> [Exercise aim]: Your output must reproduce all the records below precisely and contain no pictures.

> [Recorded data]:
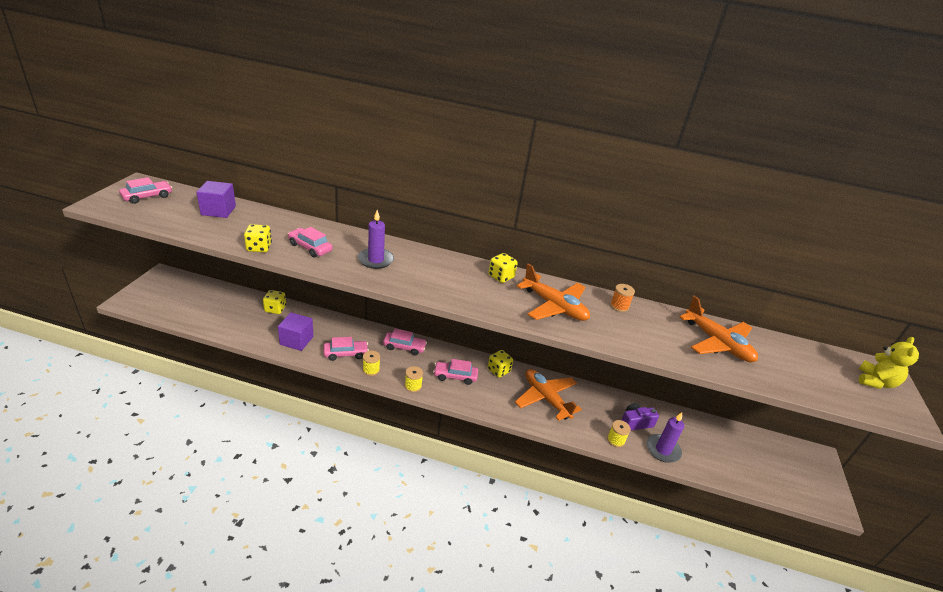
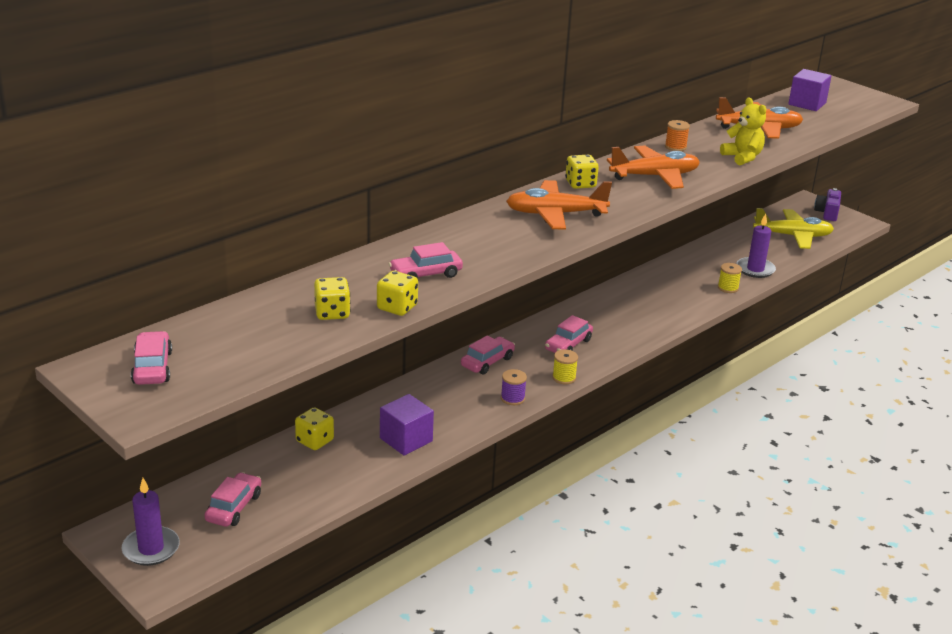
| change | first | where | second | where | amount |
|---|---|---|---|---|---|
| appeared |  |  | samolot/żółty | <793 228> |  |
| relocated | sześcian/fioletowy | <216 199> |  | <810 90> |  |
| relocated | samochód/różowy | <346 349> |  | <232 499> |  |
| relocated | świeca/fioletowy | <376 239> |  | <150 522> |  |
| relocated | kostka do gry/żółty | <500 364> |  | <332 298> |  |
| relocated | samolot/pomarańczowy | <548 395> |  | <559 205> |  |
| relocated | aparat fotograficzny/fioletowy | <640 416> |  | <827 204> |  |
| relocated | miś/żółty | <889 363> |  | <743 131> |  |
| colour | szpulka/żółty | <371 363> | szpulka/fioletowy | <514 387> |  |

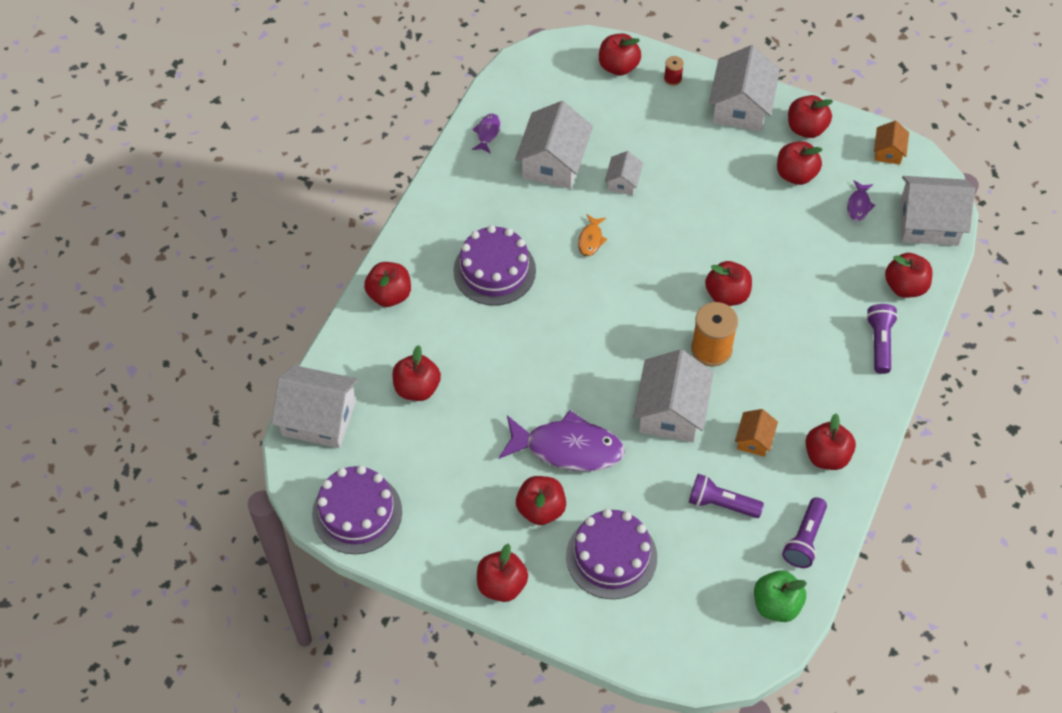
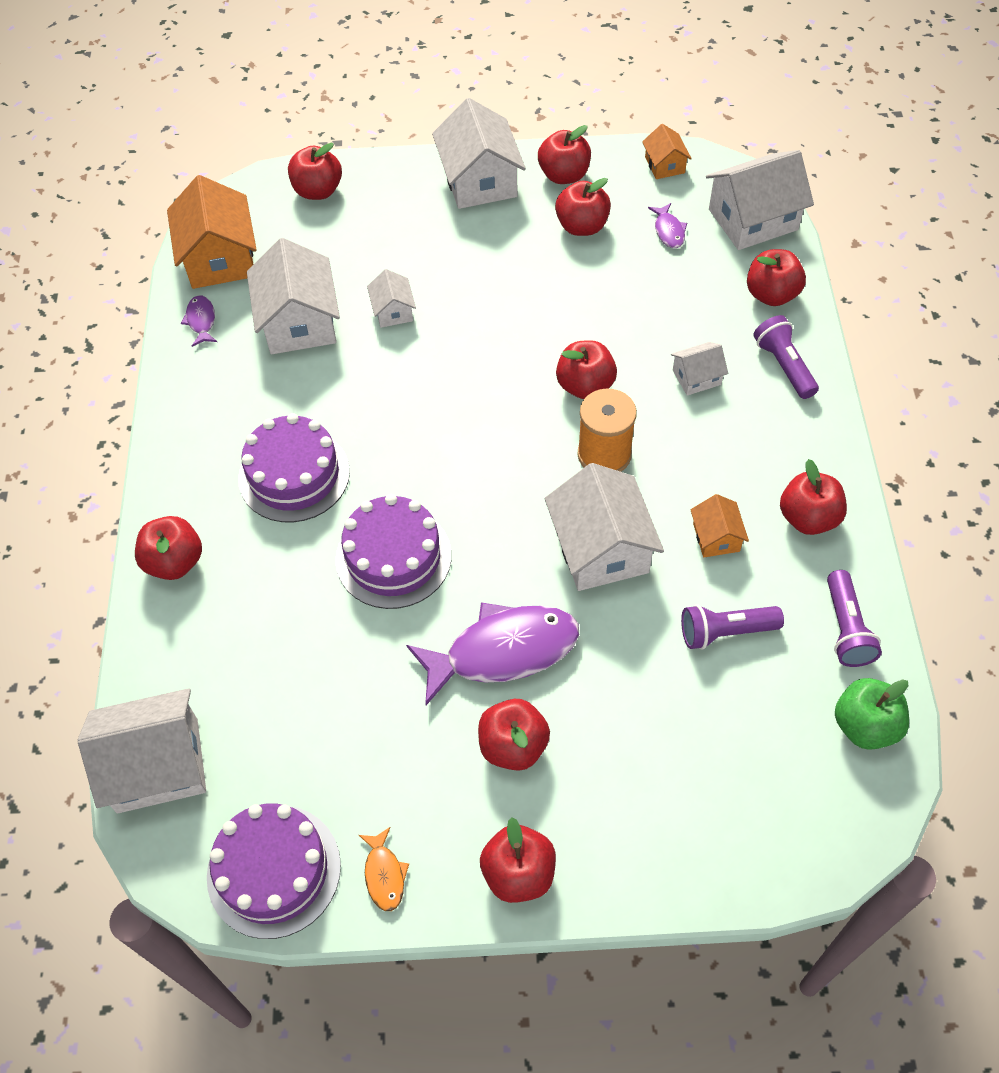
| change | first | where | second | where | amount |
|---|---|---|---|---|---|
| missing | jabłko/czerwony | <416 373> |  |  |  |
| missing | szpulka/czerwony | <674 71> |  |  |  |
| appeared |  |  | domek/pomarańczowy | <212 232> |  |
| appeared |  |  | domek/biały | <699 369> |  |
| relocated | tort/fioletowy | <611 554> |  | <393 551> |  |
| relocated | ryba/pomarańczowy | <592 235> |  | <384 869> |  |

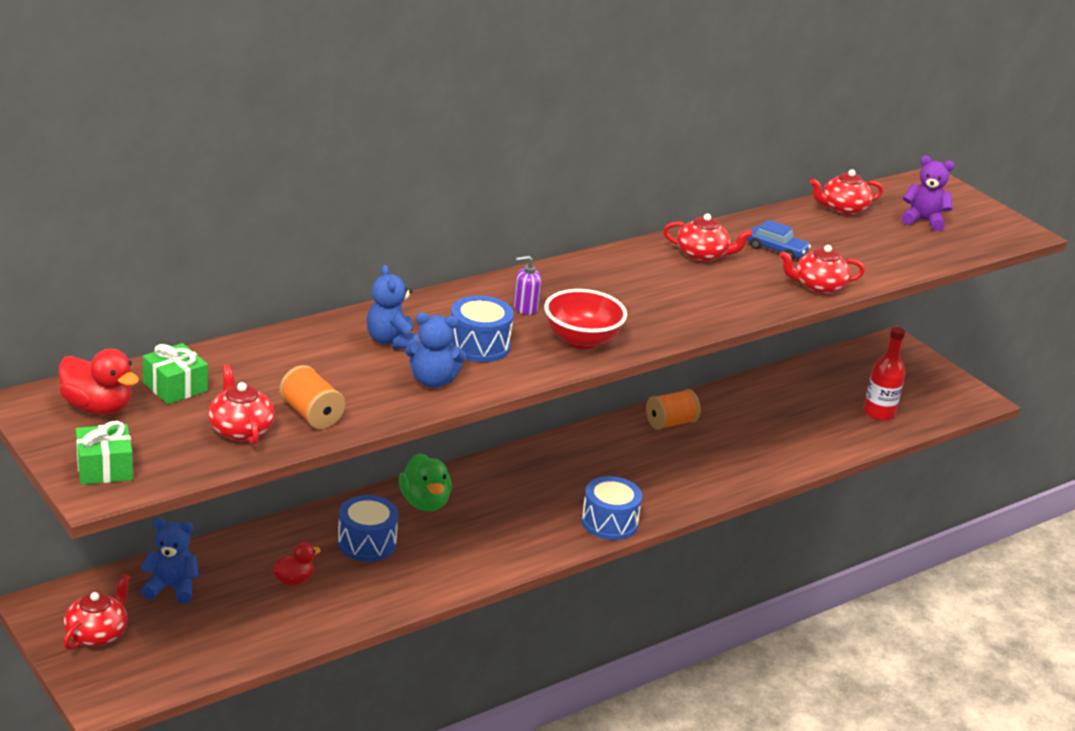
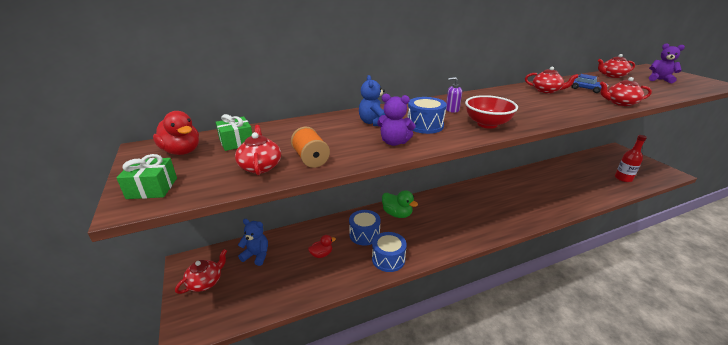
| change | first | where | second | where | amount |
|---|---|---|---|---|---|
| missing | szpulka/pomarańczowy | <673 409> |  |  |  |
| relocated | bęben/niebieski | <611 508> |  | <389 252> |  |
| colour | miś/niebieski | <435 350> | miś/fioletowy | <396 120> |  |
| spun | kaczka/zielony | <425 482> |  | <400 204> | 45 degrees counterclockwise |

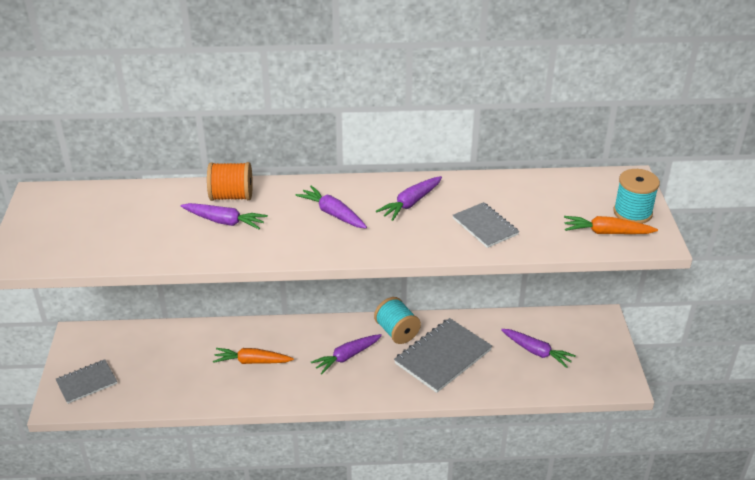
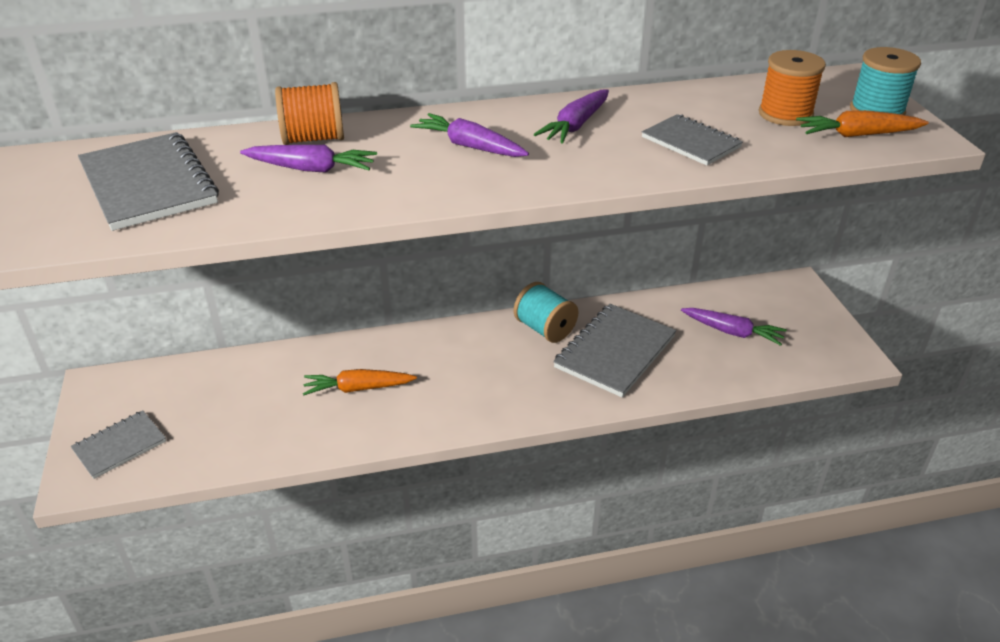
| change | first | where | second | where | amount |
|---|---|---|---|---|---|
| missing | marchewka/fioletowy | <346 354> |  |  |  |
| appeared |  |  | zeszyt/szary | <148 181> |  |
| appeared |  |  | szpulka/pomarańczowy | <792 88> |  |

> [Output for this task]:
| change | first | where | second | where | amount |
|---|---|---|---|---|---|
| appeared |  |  | samolot/żółty | <793 228> |  |
| relocated | sześcian/fioletowy | <216 199> |  | <810 90> |  |
| relocated | samochód/różowy | <346 349> |  | <232 499> |  |
| relocated | świeca/fioletowy | <376 239> |  | <150 522> |  |
| relocated | kostka do gry/żółty | <500 364> |  | <332 298> |  |
| relocated | samolot/pomarańczowy | <548 395> |  | <559 205> |  |
| relocated | aparat fotograficzny/fioletowy | <640 416> |  | <827 204> |  |
| relocated | miś/żółty | <889 363> |  | <743 131> |  |
| colour | szpulka/żółty | <371 363> | szpulka/fioletowy | <514 387> |  |

| change | first | where | second | where | amount |
|---|---|---|---|---|---|
| missing | jabłko/czerwony | <416 373> |  |  |  |
| missing | szpulka/czerwony | <674 71> |  |  |  |
| appeared |  |  | domek/pomarańczowy | <212 232> |  |
| appeared |  |  | domek/biały | <699 369> |  |
| relocated | tort/fioletowy | <611 554> |  | <393 551> |  |
| relocated | ryba/pomarańczowy | <592 235> |  | <384 869> |  |

| change | first | where | second | where | amount |
|---|---|---|---|---|---|
| missing | szpulka/pomarańczowy | <673 409> |  |  |  |
| relocated | bęben/niebieski | <611 508> |  | <389 252> |  |
| colour | miś/niebieski | <435 350> | miś/fioletowy | <396 120> |  |
| spun | kaczka/zielony | <425 482> |  | <400 204> | 45 degrees counterclockwise |

| change | first | where | second | where | amount |
|---|---|---|---|---|---|
| missing | marchewka/fioletowy | <346 354> |  |  |  |
| appeared |  |  | zeszyt/szary | <148 181> |  |
| appeared |  |  | szpulka/pomarańczowy | <792 88> |  |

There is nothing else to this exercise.